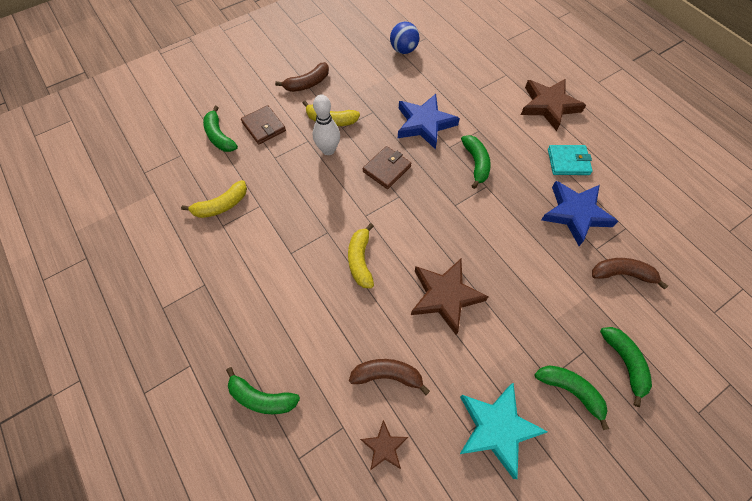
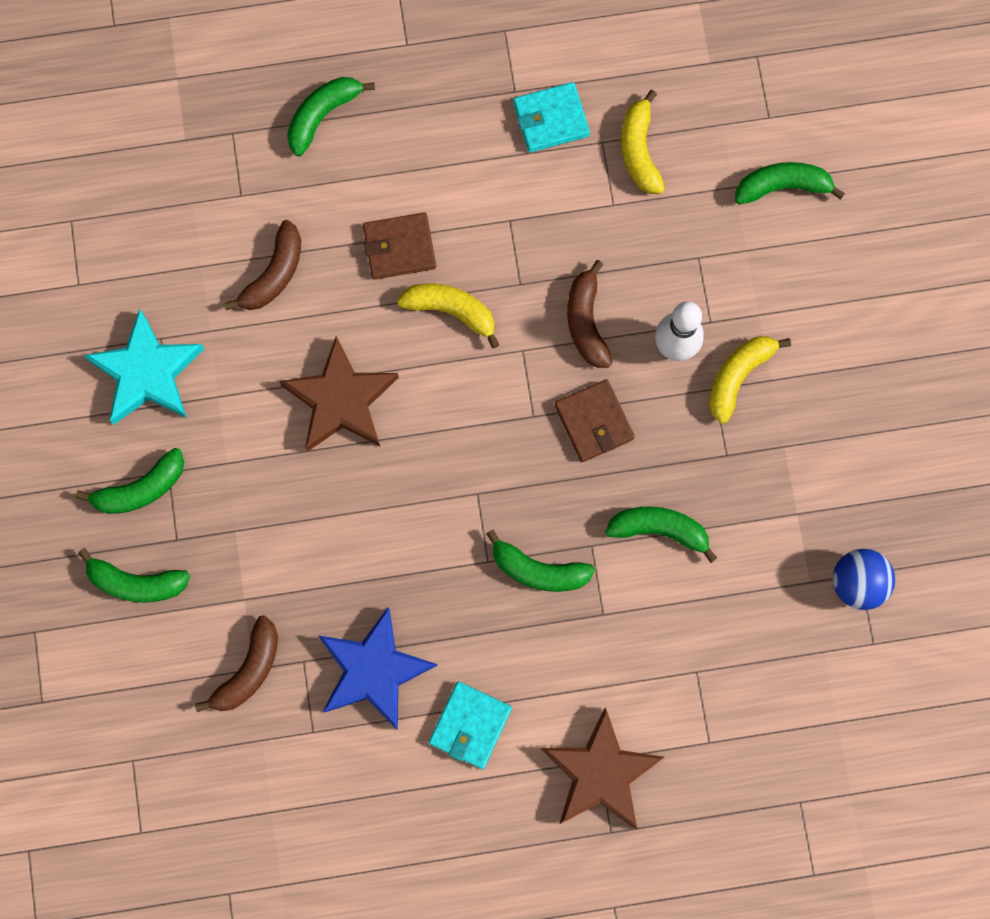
camera: 115 degrees right, 15 degrees up
brown wallet [241,105,286,145] -> brown wallet moved to [363,212,436,280]
brown banana [275,62,329,92] -> brown banana moved to [567,260,613,368]
brown star [360,420,408,471] -> none
blue star [398,94,460,150] -> green banana [605,506,717,563]
none -> turquoise wallet [513,82,590,152]

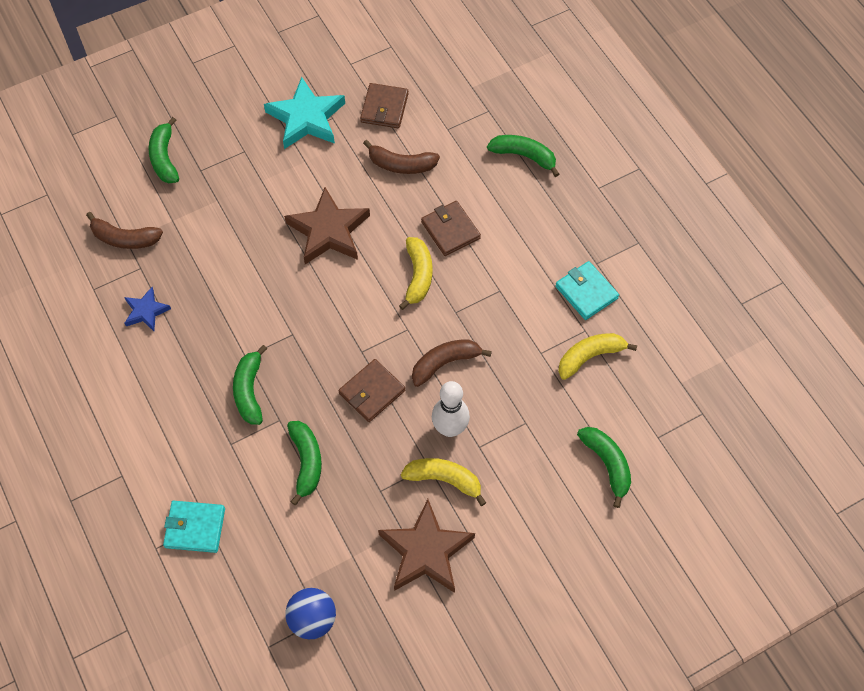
camera: 70 degrees right, 15 degrees down
green banana [76,448,184,514] -> none
blue star [319,607,438,730] -> blue star [124,287,171,331], size x0.54
turquoise wallet [429,681,512,769] -> turquoise wallet moved to [163,501,225,553]
brown star [541,707,664,829] -> brown star moved to [378,499,475,593]
none -> brown wallet [360,83,409,128]

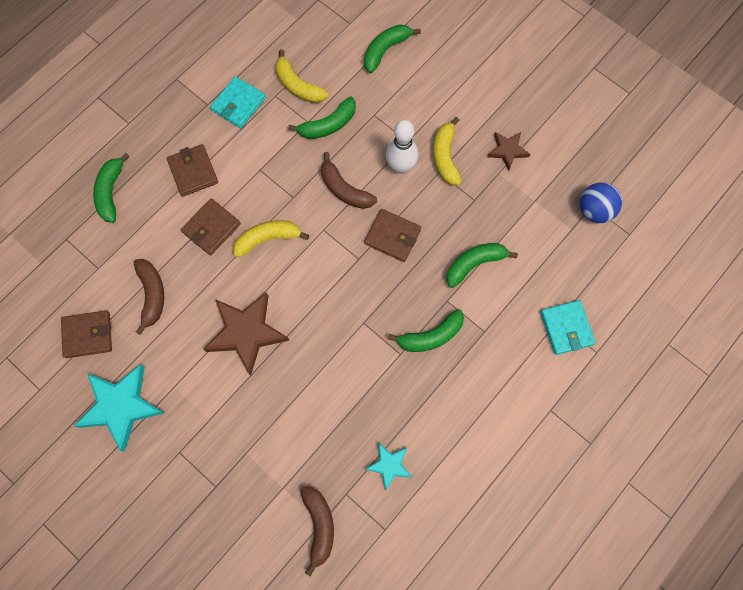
camera: 110 degrees left, 10 degrees up
blue star [124,287,171,331] -> turquoise star [365,443,412,490]
green banana [149,117,179,183] -> green banana moved to [288,96,356,139]
brown star [378,499,475,593] -> brown star [487,132,530,170], size x0.54
none -> brown wallet [167,144,218,197]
----------
▸ WHAT THIS TASK INVOLVES
Among the entries above, take the lines from the one with "brown star [541,707,664,829]" through the one with "blue star [124,287,171,331] ->" and retype them exactly, leaving out the pictures.

▸ FINAL ANSWER
brown star [541,707,664,829] -> brown star moved to [378,499,475,593]
none -> brown wallet [360,83,409,128]

camera: 110 degrees left, 10 degrees up
blue star [124,287,171,331] -> turquoise star [365,443,412,490]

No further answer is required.